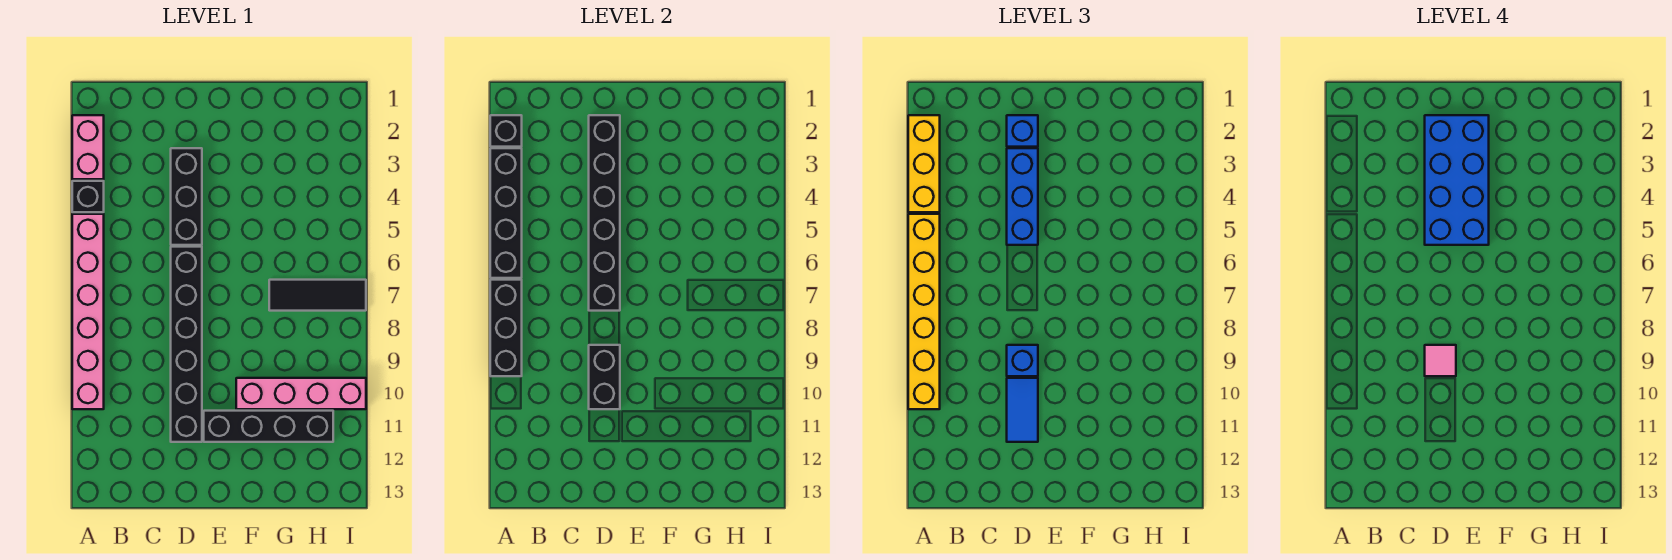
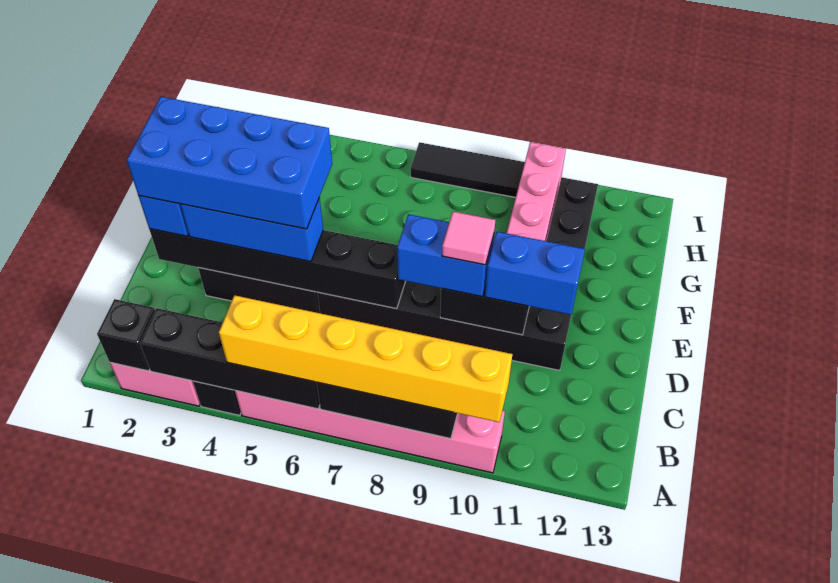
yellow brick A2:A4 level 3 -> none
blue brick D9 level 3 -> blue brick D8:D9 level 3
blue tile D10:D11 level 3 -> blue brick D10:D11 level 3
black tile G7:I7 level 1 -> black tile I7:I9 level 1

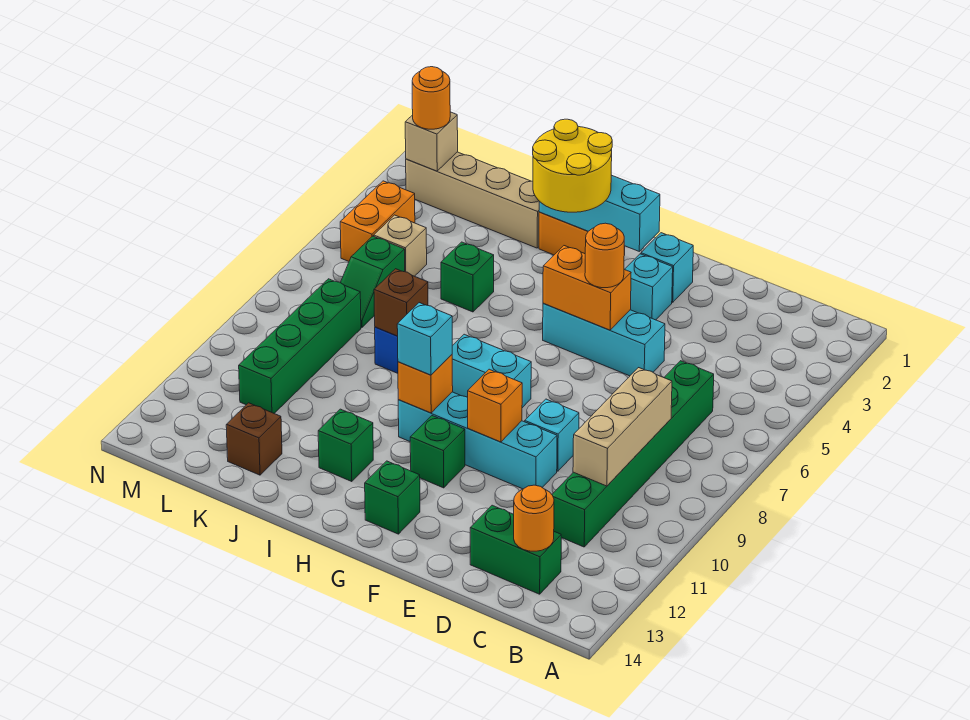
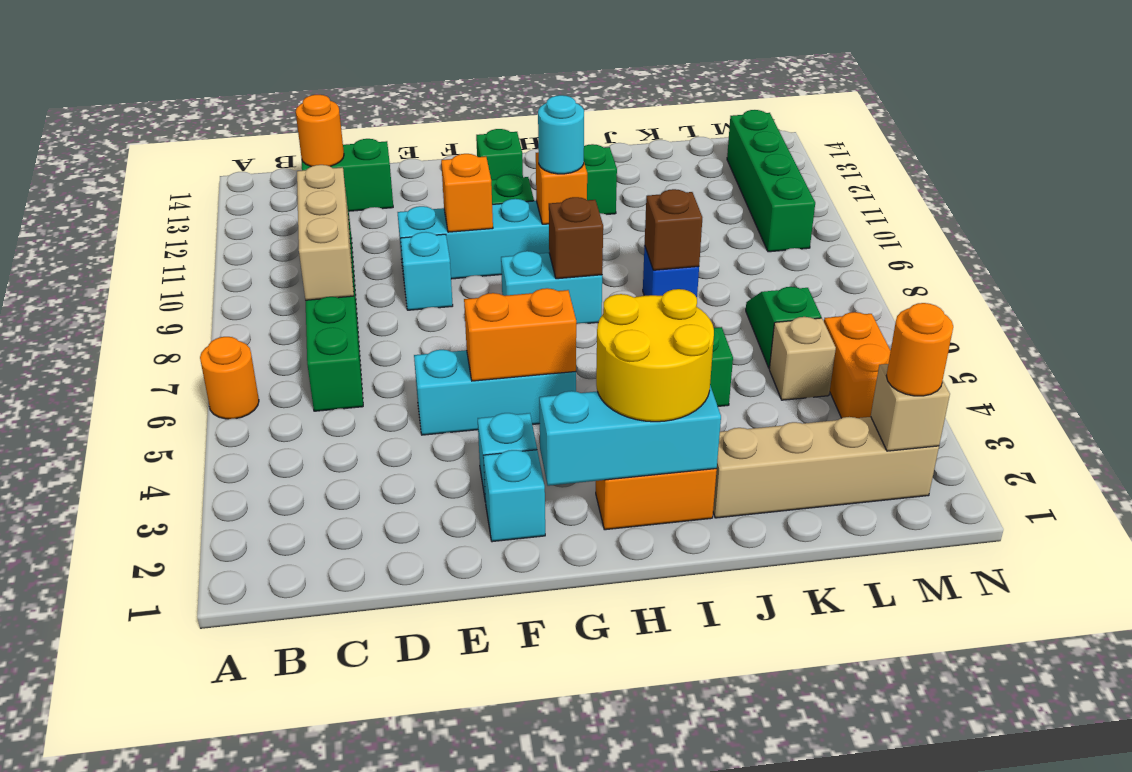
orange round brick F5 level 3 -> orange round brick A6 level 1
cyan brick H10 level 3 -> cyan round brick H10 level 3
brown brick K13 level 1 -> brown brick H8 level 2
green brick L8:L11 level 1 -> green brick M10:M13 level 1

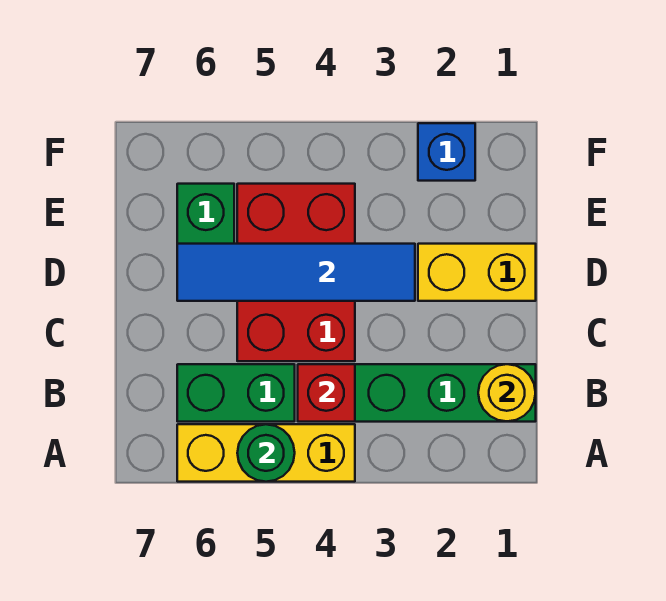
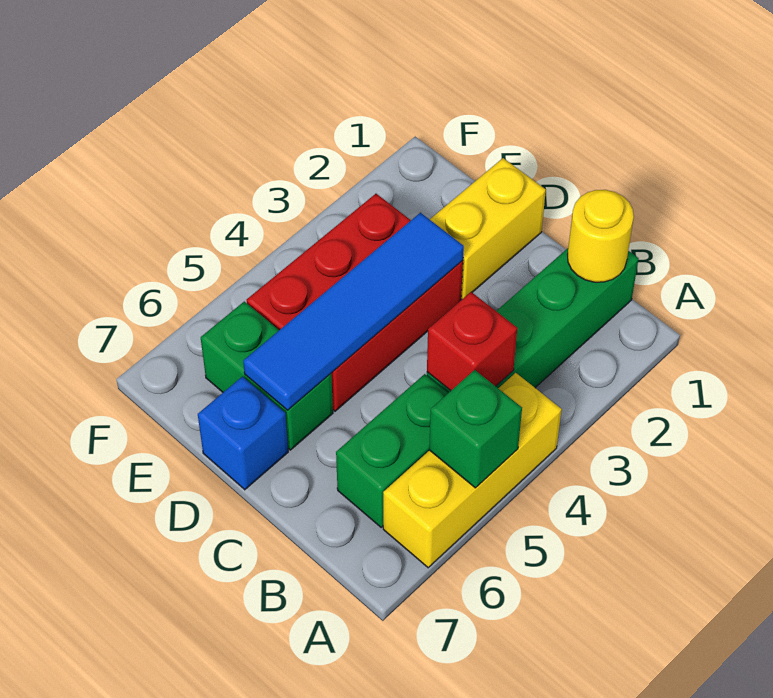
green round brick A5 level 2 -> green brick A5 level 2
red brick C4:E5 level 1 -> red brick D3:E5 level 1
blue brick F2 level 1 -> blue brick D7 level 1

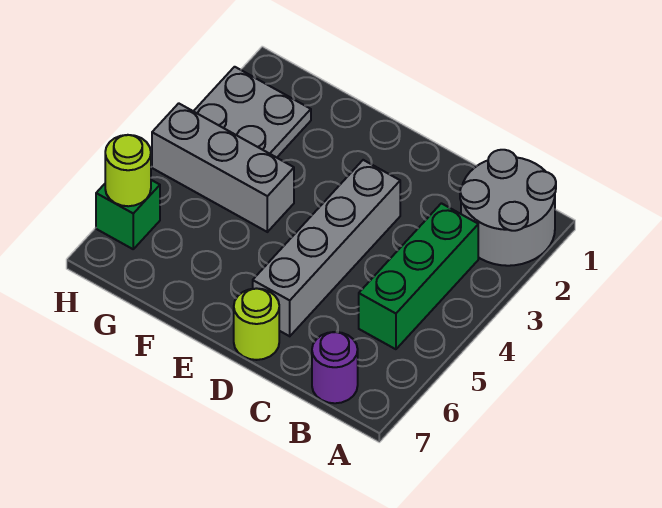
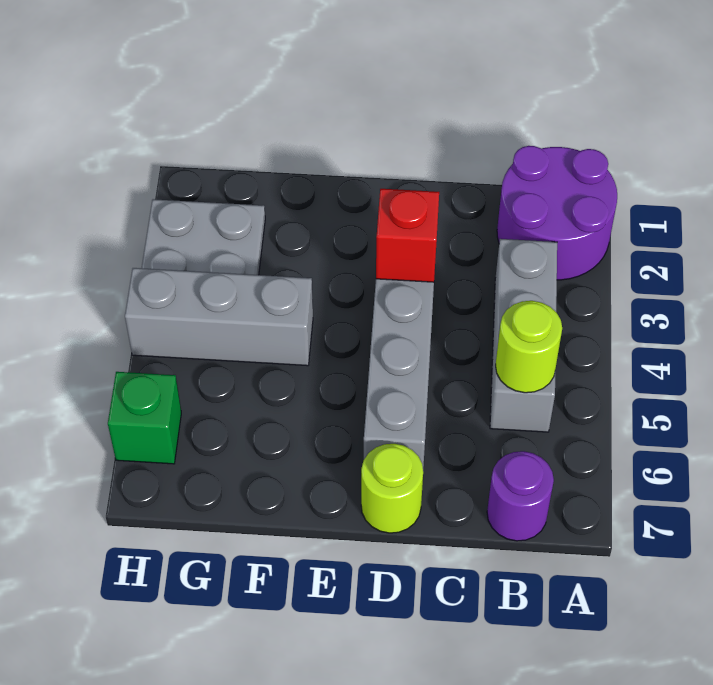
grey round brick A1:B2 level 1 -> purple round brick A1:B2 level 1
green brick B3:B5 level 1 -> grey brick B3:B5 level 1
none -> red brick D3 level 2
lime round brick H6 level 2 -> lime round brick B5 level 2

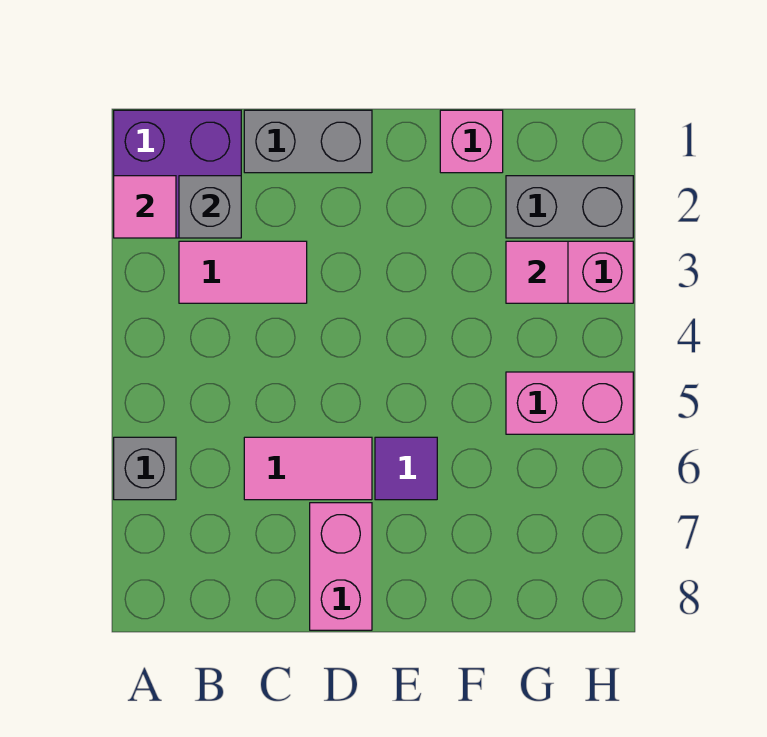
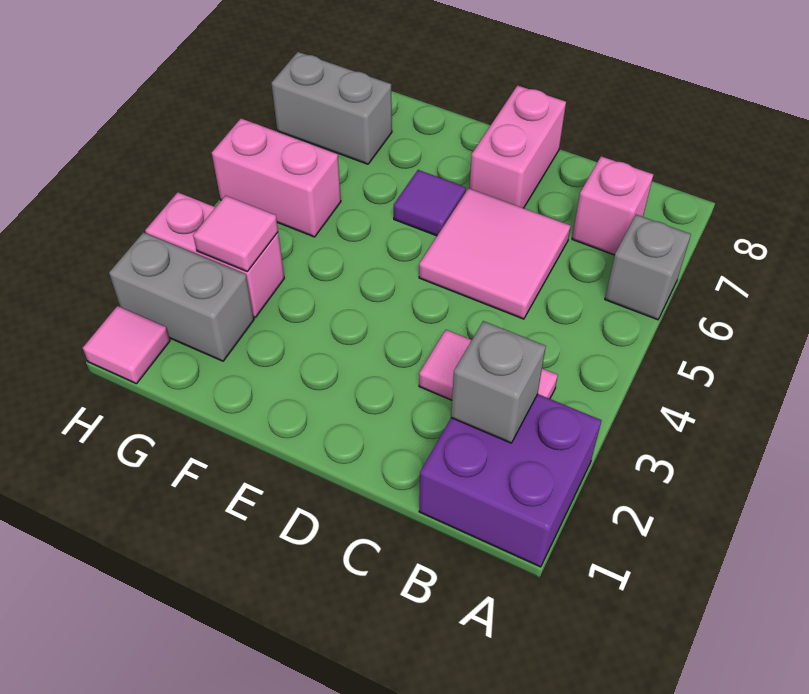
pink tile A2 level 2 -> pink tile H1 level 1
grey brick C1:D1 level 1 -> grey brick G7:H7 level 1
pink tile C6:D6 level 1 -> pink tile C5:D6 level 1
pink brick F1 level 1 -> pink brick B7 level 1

_PROMPT_
Output exactly the lines above that lie between the line with "blue brick F2" and the line with "pink tile C6:D6", those two lines included, and no pictures.

_ANSWER SPACE_
blue brick F2 level 1 -> blue brick D7 level 1

grey round brick A1:B2 level 1 -> purple round brick A1:B2 level 1
green brick B3:B5 level 1 -> grey brick B3:B5 level 1
none -> red brick D3 level 2
lime round brick H6 level 2 -> lime round brick B5 level 2

pink tile A2 level 2 -> pink tile H1 level 1
grey brick C1:D1 level 1 -> grey brick G7:H7 level 1
pink tile C6:D6 level 1 -> pink tile C5:D6 level 1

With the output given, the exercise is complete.